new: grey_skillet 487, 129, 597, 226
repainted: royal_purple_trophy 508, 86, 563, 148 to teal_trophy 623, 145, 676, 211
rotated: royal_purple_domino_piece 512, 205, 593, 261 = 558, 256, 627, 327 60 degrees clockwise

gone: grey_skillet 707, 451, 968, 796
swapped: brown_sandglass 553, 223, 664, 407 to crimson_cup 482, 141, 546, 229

######

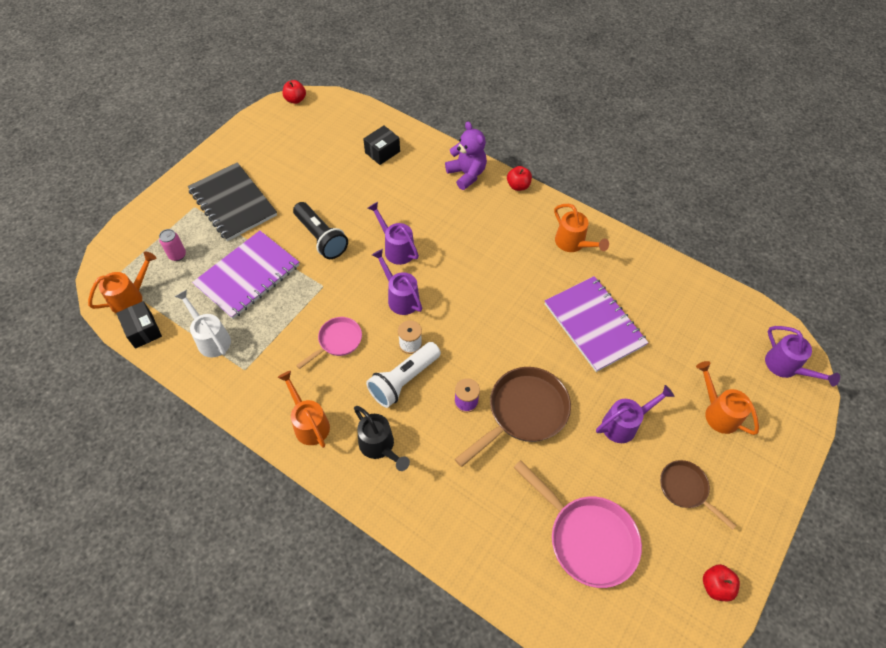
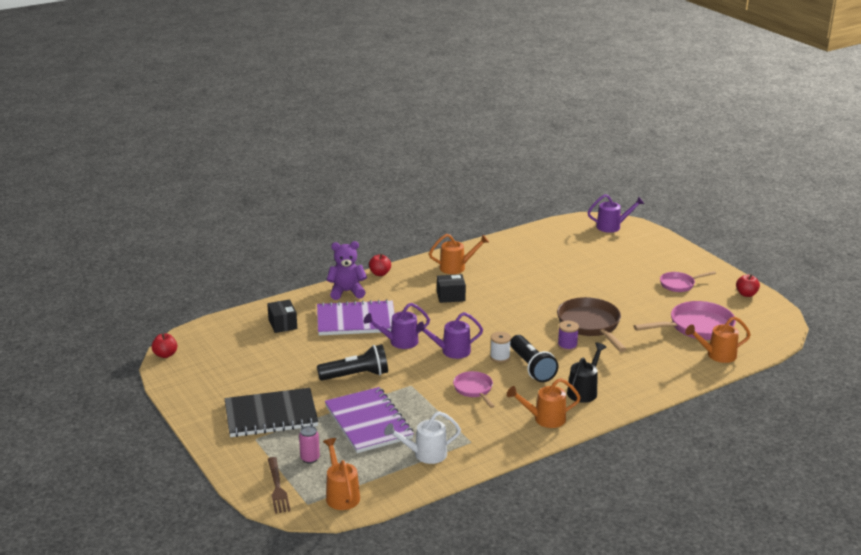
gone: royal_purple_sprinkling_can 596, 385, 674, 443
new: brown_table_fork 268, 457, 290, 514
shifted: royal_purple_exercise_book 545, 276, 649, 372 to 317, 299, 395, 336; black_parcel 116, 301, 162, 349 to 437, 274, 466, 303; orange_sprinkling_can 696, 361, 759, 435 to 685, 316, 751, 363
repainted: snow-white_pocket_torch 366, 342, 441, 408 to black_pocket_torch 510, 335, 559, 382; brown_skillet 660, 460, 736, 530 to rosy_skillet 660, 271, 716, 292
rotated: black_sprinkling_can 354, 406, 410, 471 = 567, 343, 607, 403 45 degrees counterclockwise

######

## Task to complete:
Output the material above exactly, but only from the line that carries "new: grey_skillet 487, 129, 597, 226" through the line that carries "repainted: royal_purple_trophy 508, 86, 563, 148".

## Response for this exercise:
new: grey_skillet 487, 129, 597, 226
repainted: royal_purple_trophy 508, 86, 563, 148 to teal_trophy 623, 145, 676, 211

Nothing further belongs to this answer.